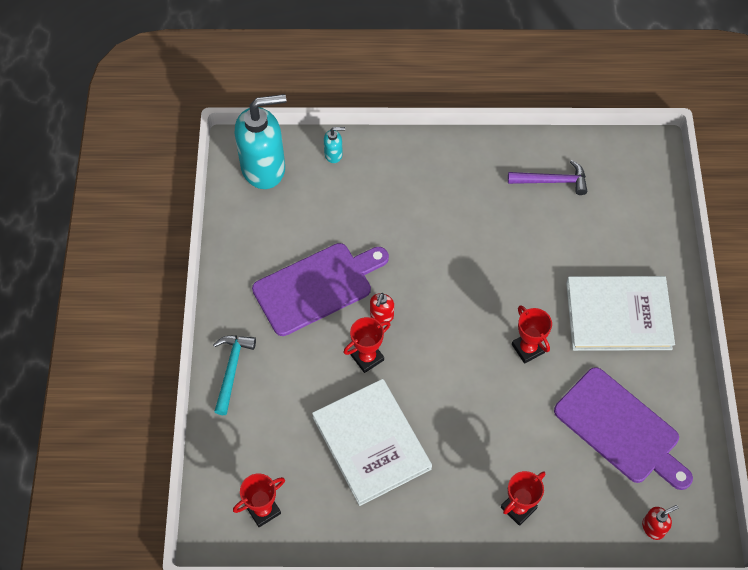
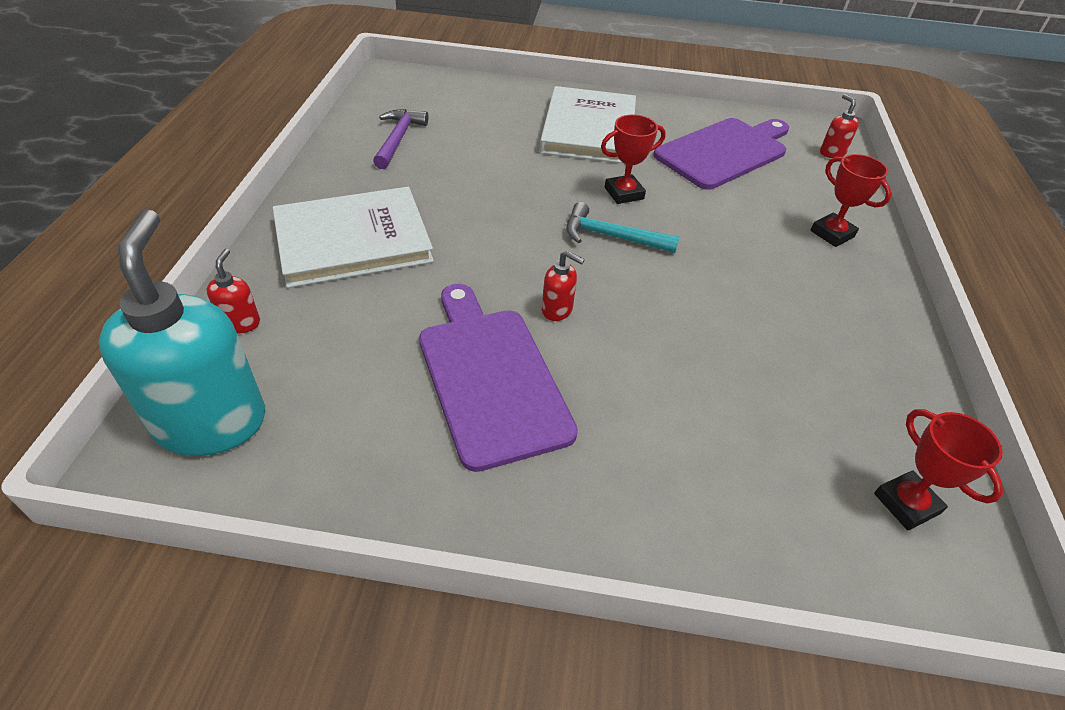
camera: 85 degrees left, 15 degrees down
(231, 370) = (639, 525): turquoise hammer -> turquoise hammer (612, 237)
(334, 154) = (241, 323): turquoise soap dispenser -> red soap dispenser
(367, 357) = (626, 335): red trophy -> none
(371, 443) = (765, 350): white book -> white book (353, 241)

——

● **ASSIGNMENT**: Give the lines again exactly, beginning with the first line of the records above and ending with the line that contains "(367, 357) = (626, 335): red trophy -> none", and include no pictures.

● **ANSWER SPACE**:
camera: 85 degrees left, 15 degrees down
(231, 370) = (639, 525): turquoise hammer -> turquoise hammer (612, 237)
(334, 154) = (241, 323): turquoise soap dispenser -> red soap dispenser
(367, 357) = (626, 335): red trophy -> none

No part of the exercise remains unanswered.